»»

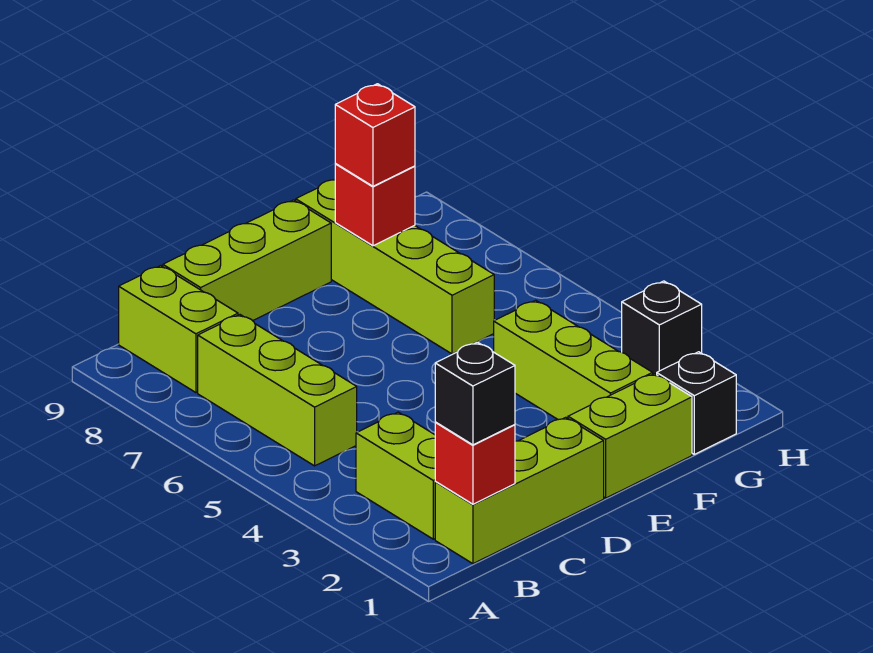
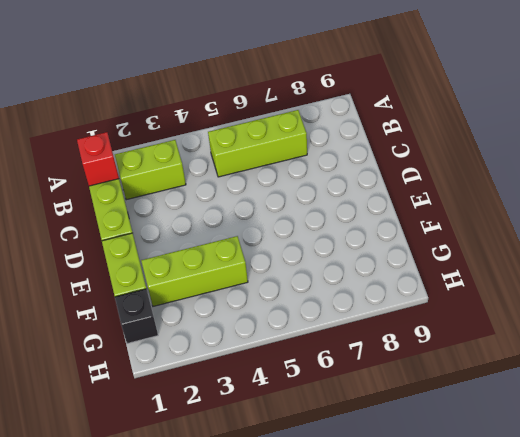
none -> lime brick B8:B9 level 1
none -> lime brick C9:E9 level 1
none -> lime brick F6:F9 level 1

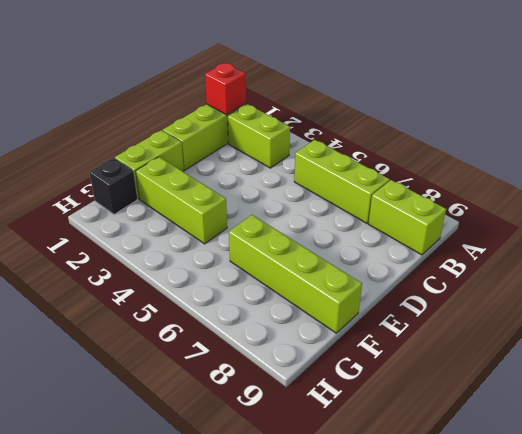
none -> lime brick C9:E9 level 1
none -> black brick H3 level 1
none -> red brick F8 level 2

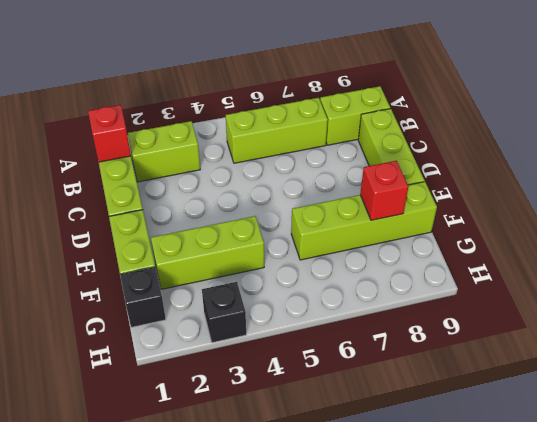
none -> black brick B1 level 3
none -> red brick F8 level 3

««

__Brief__
The lines to copy run from the line containing "none -> lime brick F6:F9 level 1" through the end of the data above; copy exactly those, minus the pictures.

__Output for this task__
none -> lime brick F6:F9 level 1

none -> lime brick C9:E9 level 1
none -> black brick H3 level 1
none -> red brick F8 level 2

none -> black brick B1 level 3
none -> red brick F8 level 3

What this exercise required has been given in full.